(Stored records)

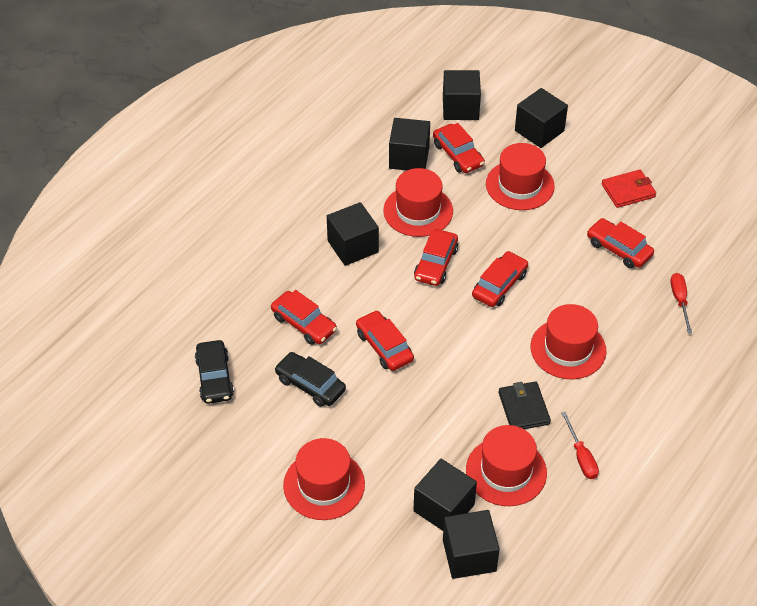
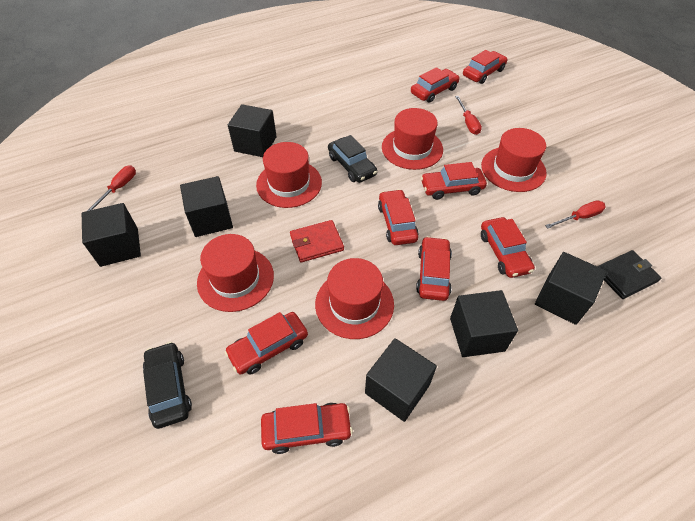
red car: 6 -> 8
red screwdriver: 2 -> 3

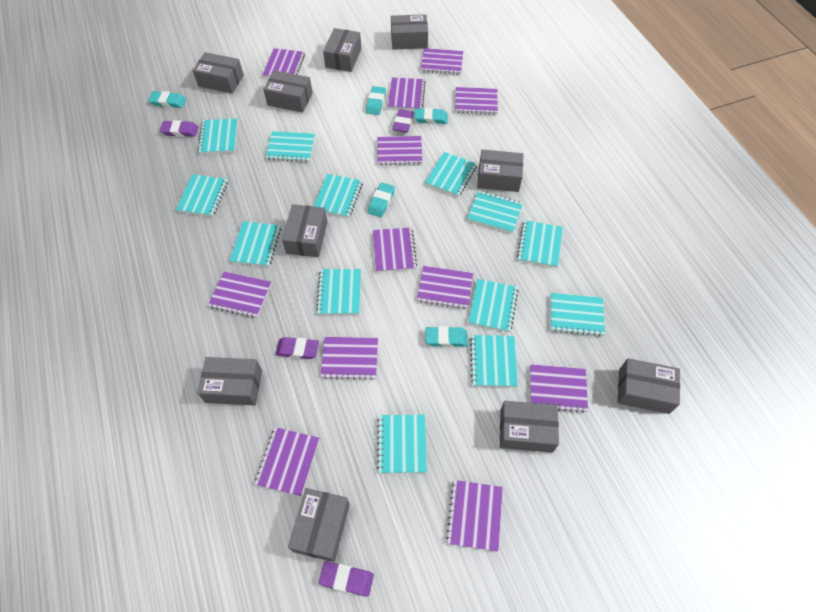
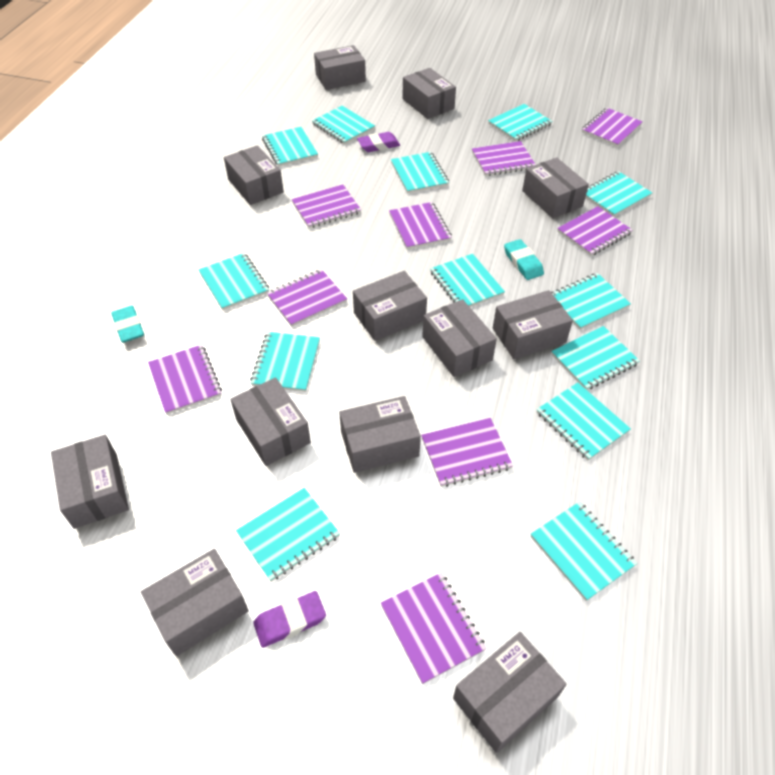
grey box: 10 -> 12
purple eraser: 4 -> 2
purple notebook: 12 -> 9
turquoise eraser: 5 -> 2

[WHAT YOU SHOULD DO]: Please set down exactly the lines running from the one with "purple eraser: 4 -> 2" to the last line of the entries above, both of them included, and no others.

[WRITTEN RESPONSE]:
purple eraser: 4 -> 2
purple notebook: 12 -> 9
turquoise eraser: 5 -> 2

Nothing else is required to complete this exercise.